Reproduce the lines of the records verbatim, beginning with the line that contains "yellow star at" and continuing through the end of the records, omitting the pictures.
━━━ MATERIAL FOR THE TASK
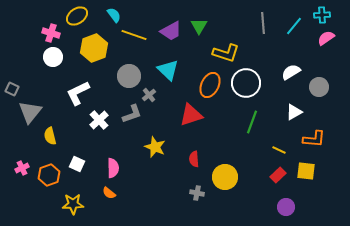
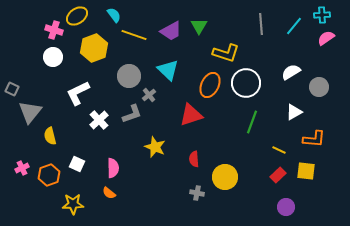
gray line at (263, 23): moved 2 px left, 1 px down
pink cross at (51, 33): moved 3 px right, 3 px up
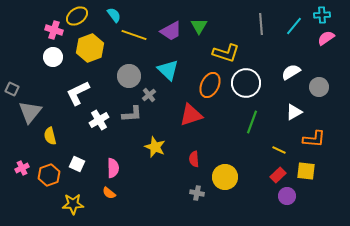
yellow hexagon at (94, 48): moved 4 px left
gray L-shape at (132, 114): rotated 15 degrees clockwise
white cross at (99, 120): rotated 12 degrees clockwise
purple circle at (286, 207): moved 1 px right, 11 px up
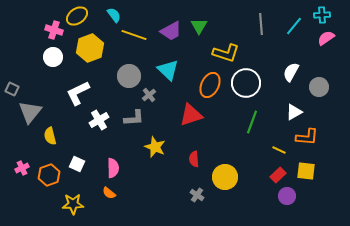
white semicircle at (291, 72): rotated 30 degrees counterclockwise
gray L-shape at (132, 114): moved 2 px right, 4 px down
orange L-shape at (314, 139): moved 7 px left, 2 px up
gray cross at (197, 193): moved 2 px down; rotated 24 degrees clockwise
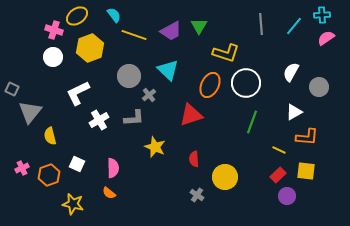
yellow star at (73, 204): rotated 15 degrees clockwise
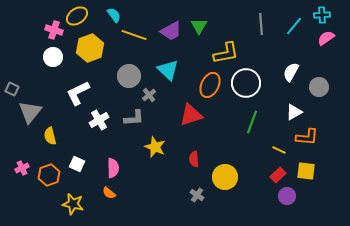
yellow L-shape at (226, 53): rotated 28 degrees counterclockwise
━━━━━━
■ ANSWER TO THIS TASK
yellow star at (73, 204): rotated 15 degrees clockwise
yellow L-shape at (226, 53): rotated 28 degrees counterclockwise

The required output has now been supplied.